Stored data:
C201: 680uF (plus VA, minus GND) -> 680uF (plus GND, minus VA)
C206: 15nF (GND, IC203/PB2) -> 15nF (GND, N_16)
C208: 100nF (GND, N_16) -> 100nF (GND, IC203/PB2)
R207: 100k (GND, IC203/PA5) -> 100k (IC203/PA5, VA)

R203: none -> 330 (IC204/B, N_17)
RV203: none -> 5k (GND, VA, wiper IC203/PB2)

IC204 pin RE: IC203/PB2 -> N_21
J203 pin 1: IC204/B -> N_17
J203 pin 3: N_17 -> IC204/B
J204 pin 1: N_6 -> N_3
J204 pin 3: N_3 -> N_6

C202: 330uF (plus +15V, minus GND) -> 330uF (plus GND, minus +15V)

● **Work task**: Among the lines above, count those containing the word "minus" and give nothing but the result.

● **Output for this exercise**: 2